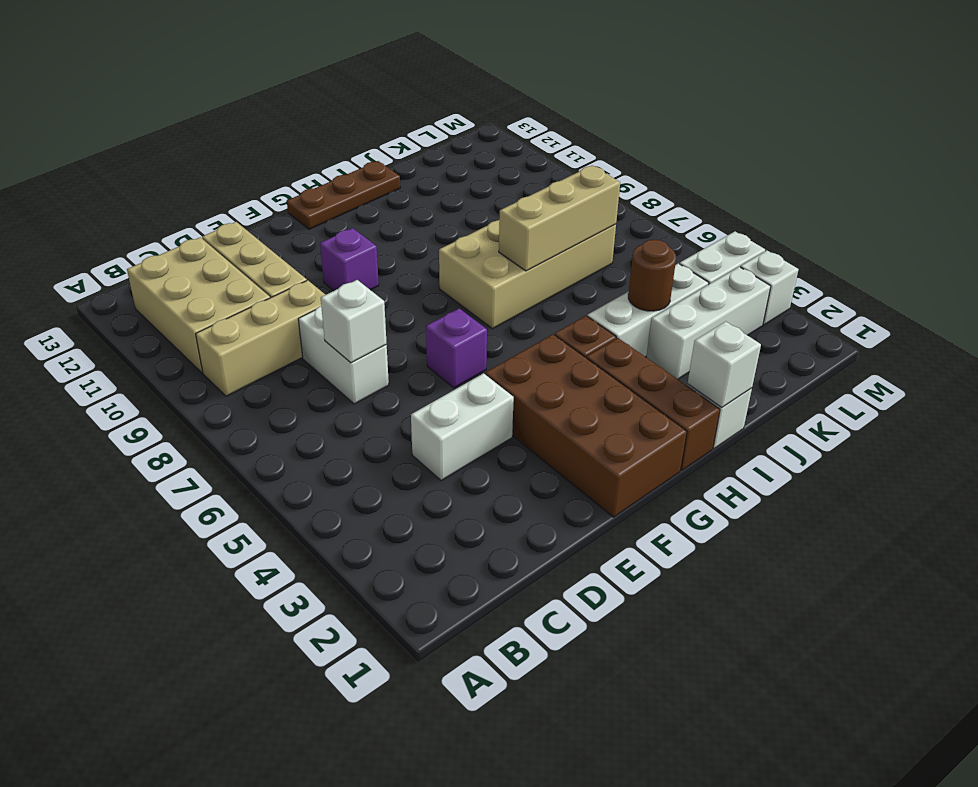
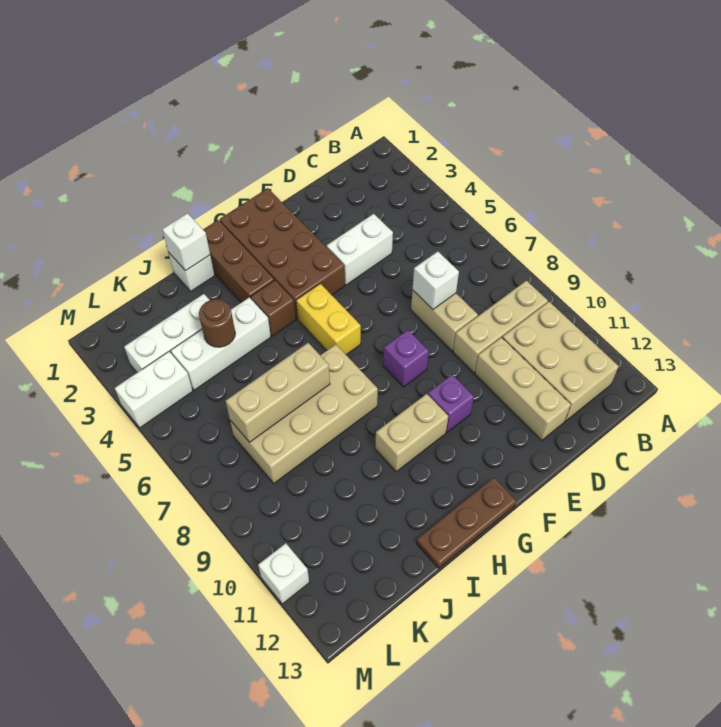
white brick D7:D8 level 1 -> tan brick D7:D8 level 1
purple brick F6 level 1 -> purple brick F8 level 1
none -> yellow brick G5:G6 level 1
none -> tan brick G10:H10 level 1
white brick M3 level 1 -> white brick M11 level 1

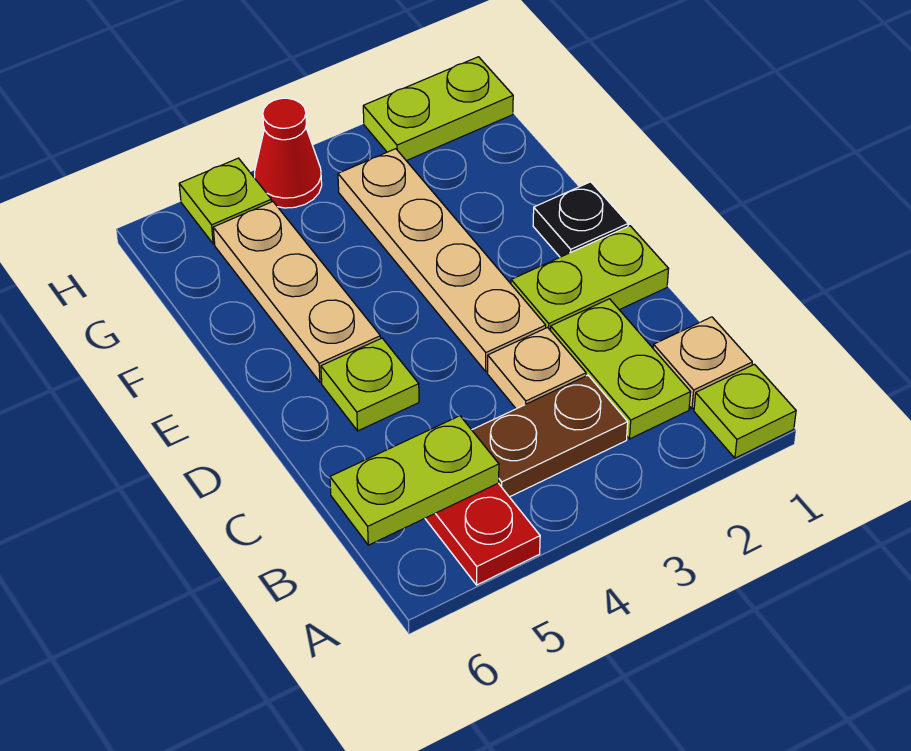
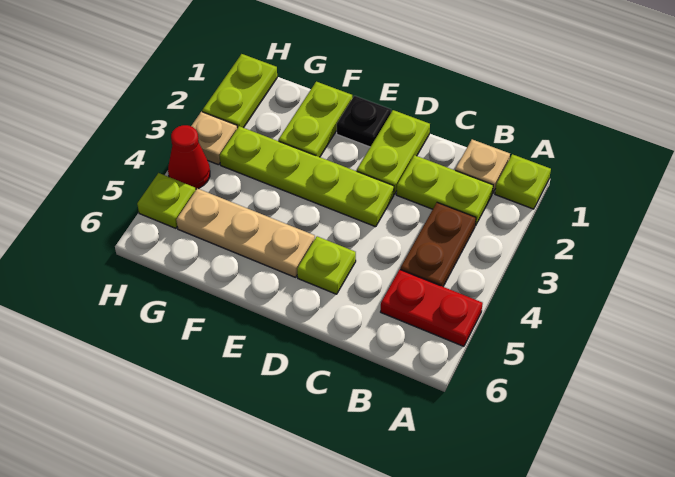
lime plate B5:B6 level 2 -> lime plate F1:F2 level 1
tan plate C3 level 1 -> tan plate H3 level 1
tan plate D3:G3 level 1 -> lime plate D3:G3 level 1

......

What to produce :: Without the pictures, restate all the entries above exactly.

Task output ::
white brick D7:D8 level 1 -> tan brick D7:D8 level 1
purple brick F6 level 1 -> purple brick F8 level 1
none -> yellow brick G5:G6 level 1
none -> tan brick G10:H10 level 1
white brick M3 level 1 -> white brick M11 level 1

lime plate B5:B6 level 2 -> lime plate F1:F2 level 1
tan plate C3 level 1 -> tan plate H3 level 1
tan plate D3:G3 level 1 -> lime plate D3:G3 level 1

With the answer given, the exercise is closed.